- [What you should do]: Read the lines of the data below and retrieve those with "ball".

- [Source records]:
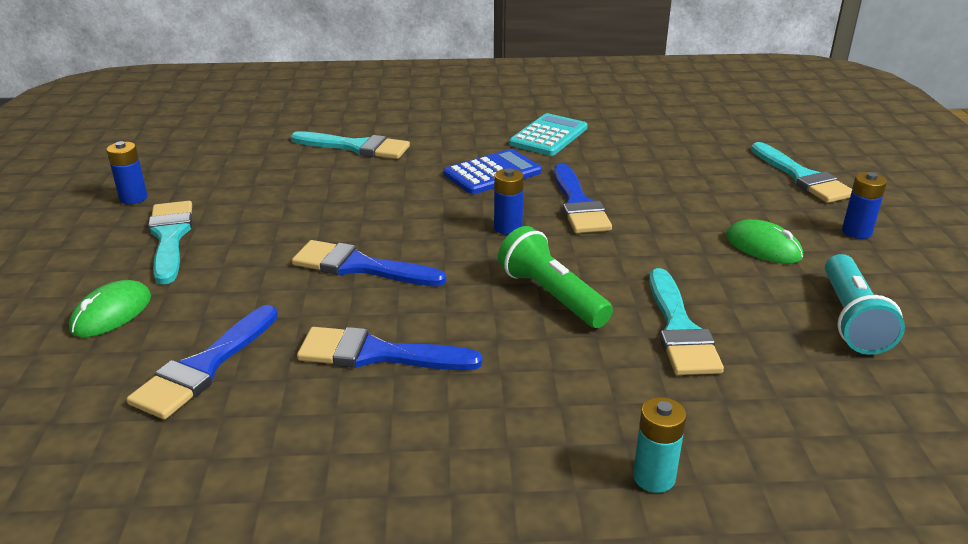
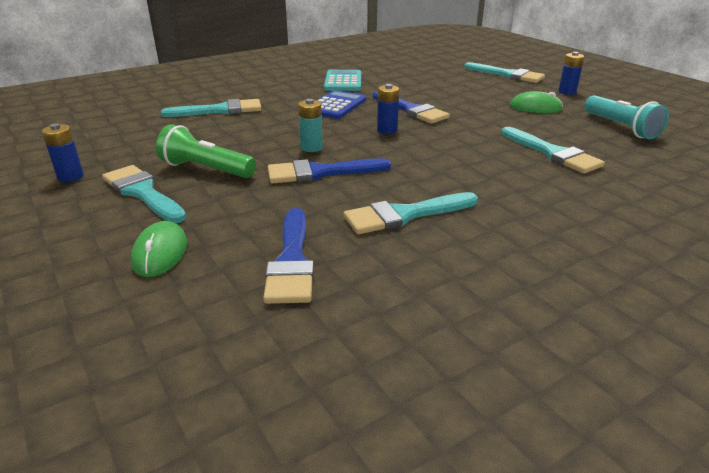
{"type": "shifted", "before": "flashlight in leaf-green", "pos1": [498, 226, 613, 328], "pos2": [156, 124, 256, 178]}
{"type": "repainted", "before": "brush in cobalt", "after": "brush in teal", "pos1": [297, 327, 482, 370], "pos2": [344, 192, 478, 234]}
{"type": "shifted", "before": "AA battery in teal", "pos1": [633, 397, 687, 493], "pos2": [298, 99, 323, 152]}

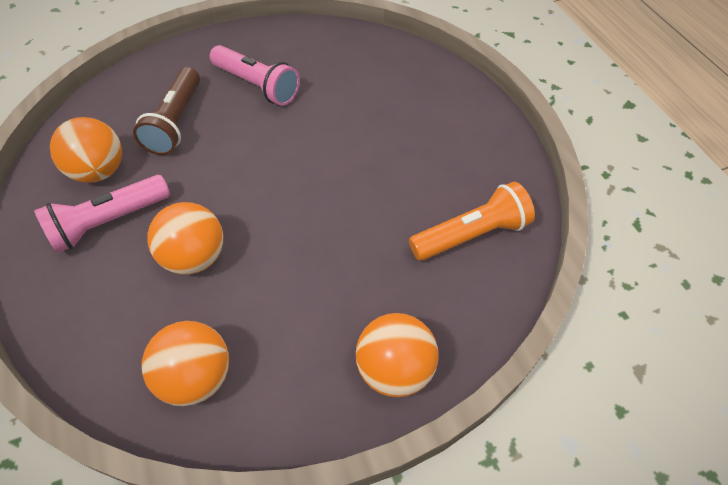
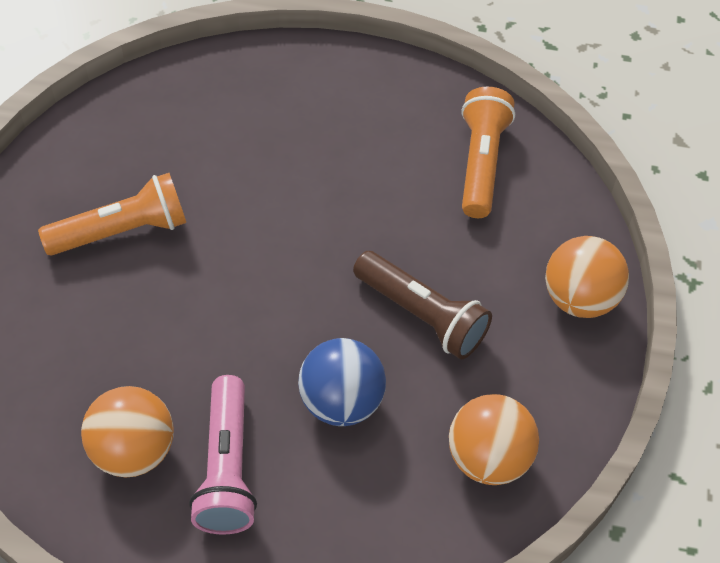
{"type": "repainted", "before": "flashlight in pink", "after": "flashlight in orange-coloured", "pos1": [210, 45, 300, 106], "pos2": [38, 173, 186, 255]}
{"type": "shifted", "before": "flashlight in russet", "pos1": [133, 67, 200, 155], "pos2": [353, 251, 492, 359]}
{"type": "repainted", "before": "play ball in orange-coloured", "after": "play ball in cobalt", "pos1": [147, 202, 223, 274], "pos2": [298, 338, 386, 426]}

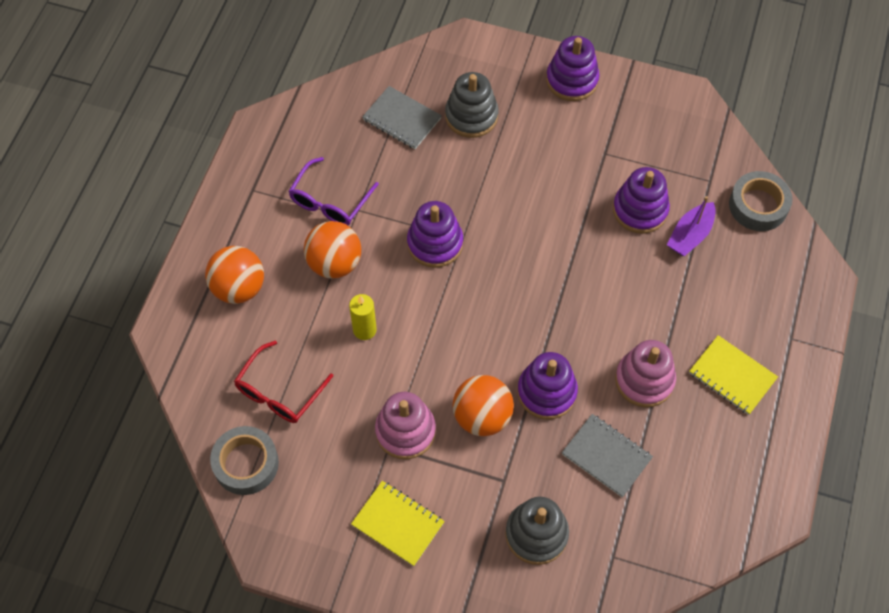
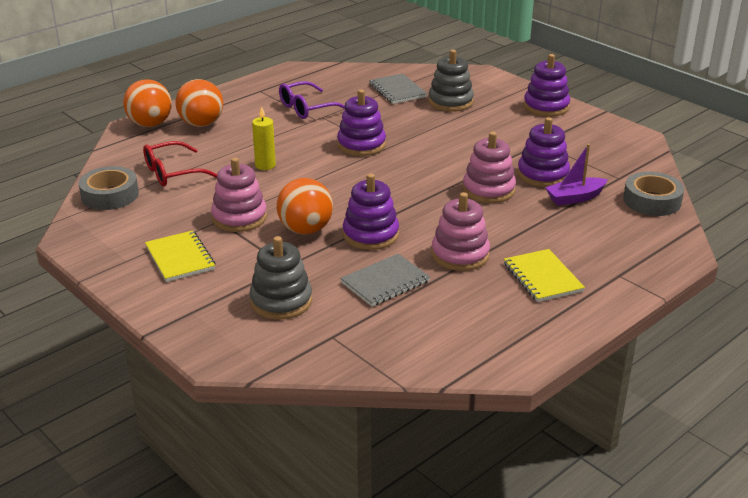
{"type": "shifted", "before": "play ball in orange-coloured", "pos1": [304, 221, 361, 279], "pos2": [123, 79, 172, 127]}
{"type": "rotated", "before": "notebook in ash-grey", "pos1": [562, 414, 653, 498], "pos2": [340, 254, 430, 307], "turn": 75}
{"type": "new", "after": "stacking toy in pink", "pos2": [463, 132, 516, 203]}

- [Output of the task]:
{"type": "repainted", "before": "play ball in orange-coloured", "after": "play ball in cobalt", "pos1": [147, 202, 223, 274], "pos2": [298, 338, 386, 426]}
{"type": "shifted", "before": "play ball in orange-coloured", "pos1": [304, 221, 361, 279], "pos2": [123, 79, 172, 127]}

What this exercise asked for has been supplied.